- Opening Delimiter -
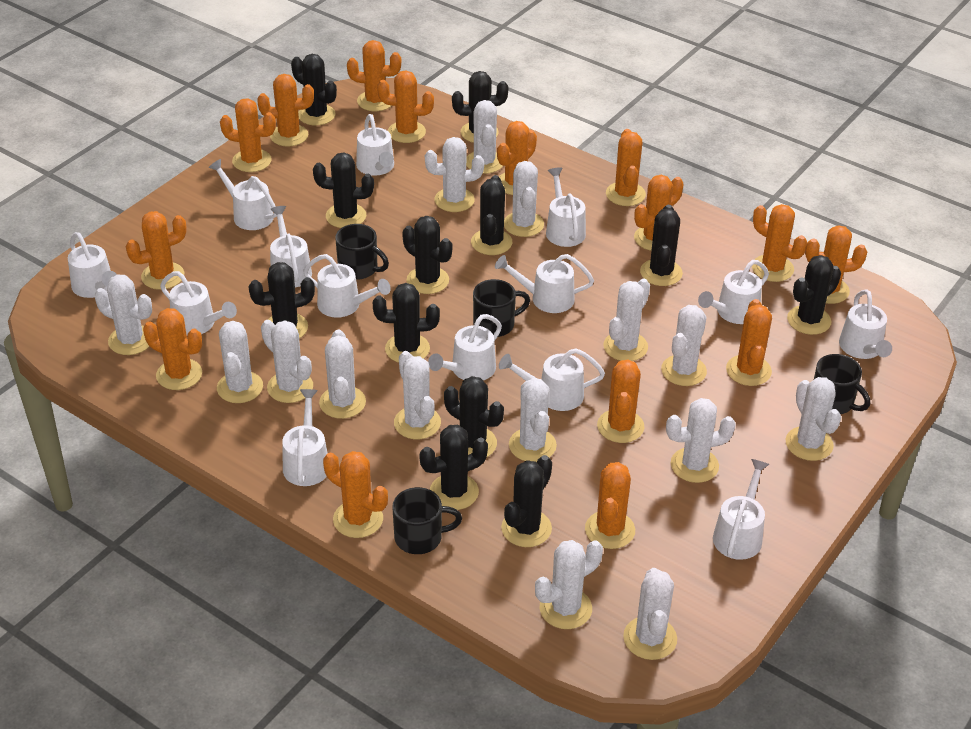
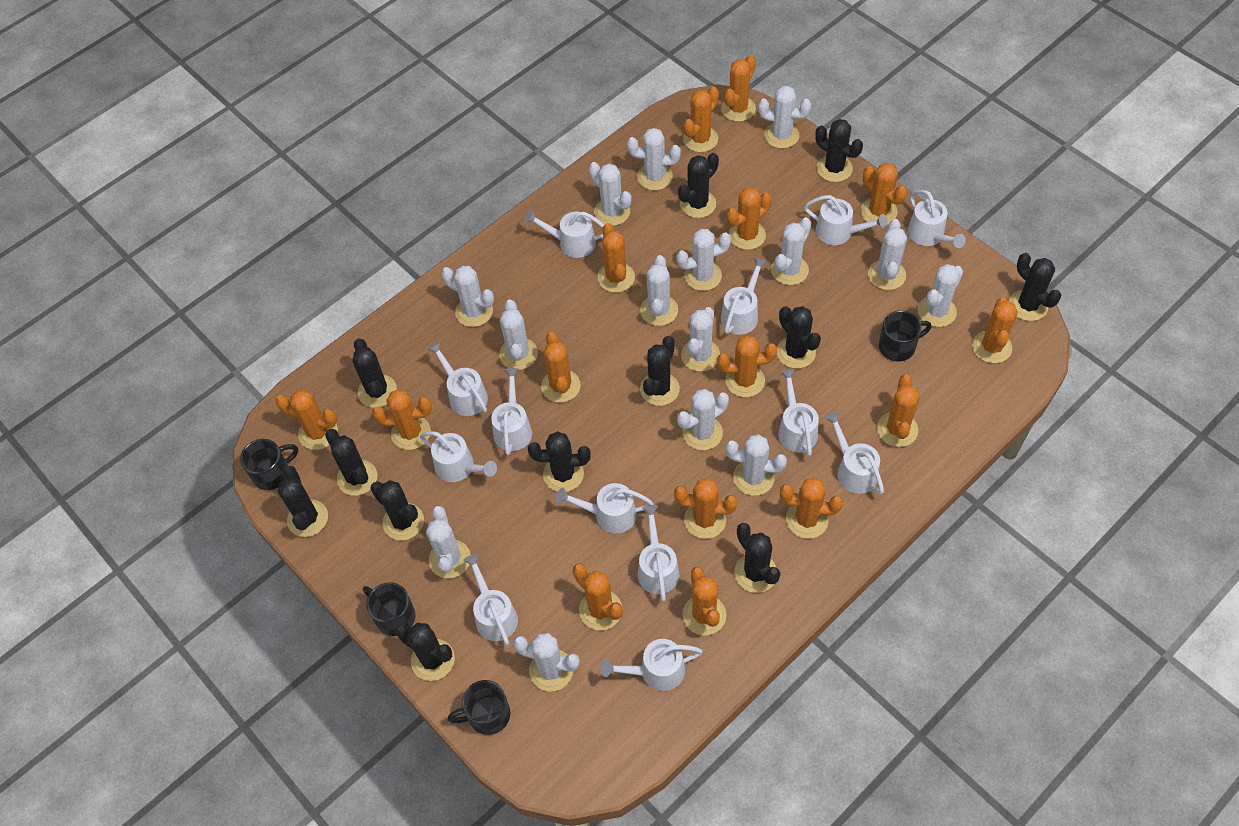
white watering can: 14 -> 13

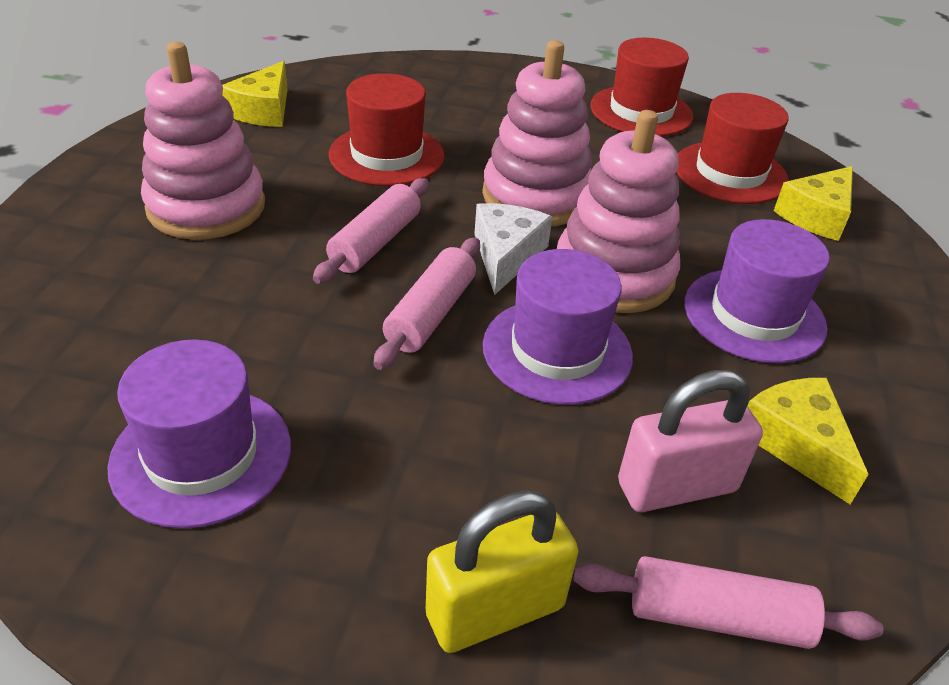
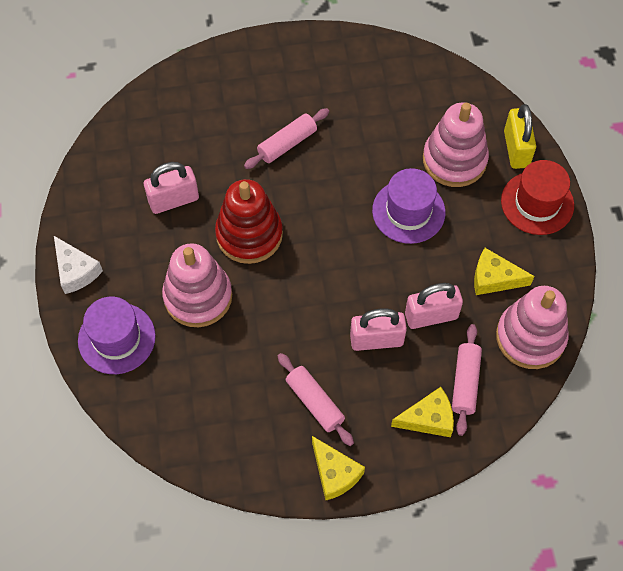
pink padlock: 1 -> 3
purple hat: 3 -> 2
red hat: 3 -> 1
red stacking toy: 0 -> 1

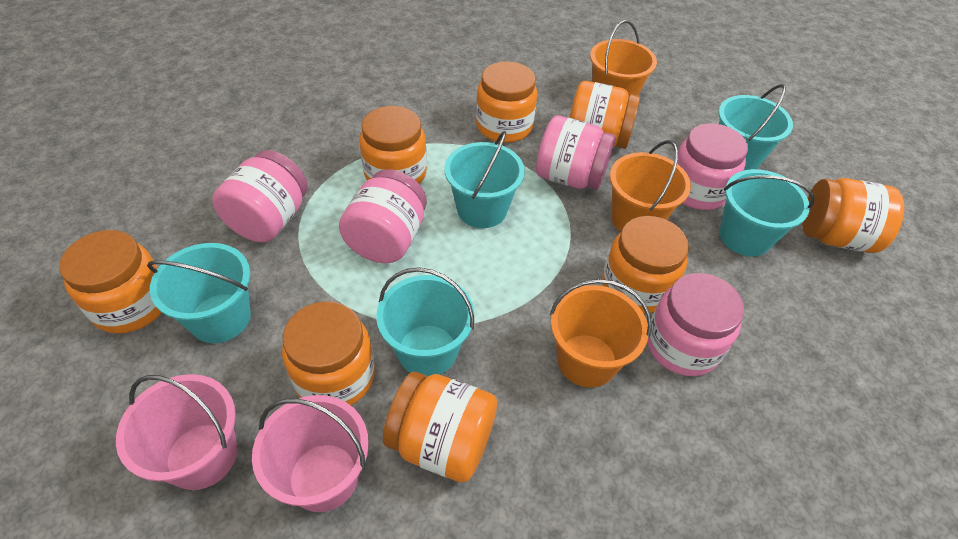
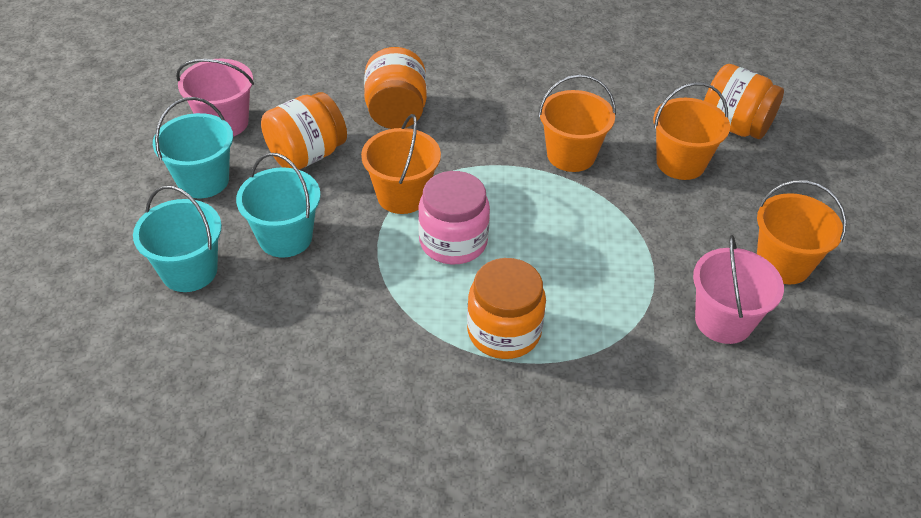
orange bucket: 3 -> 4
orange jar: 8 -> 4
pink jar: 5 -> 1
turquoise bucket: 5 -> 3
- Closing Delimiter -
Directions for this task: Set aside each line above that includes the string "bucket" and report it.

Expected answer:
orange bucket: 3 -> 4
turquoise bucket: 5 -> 3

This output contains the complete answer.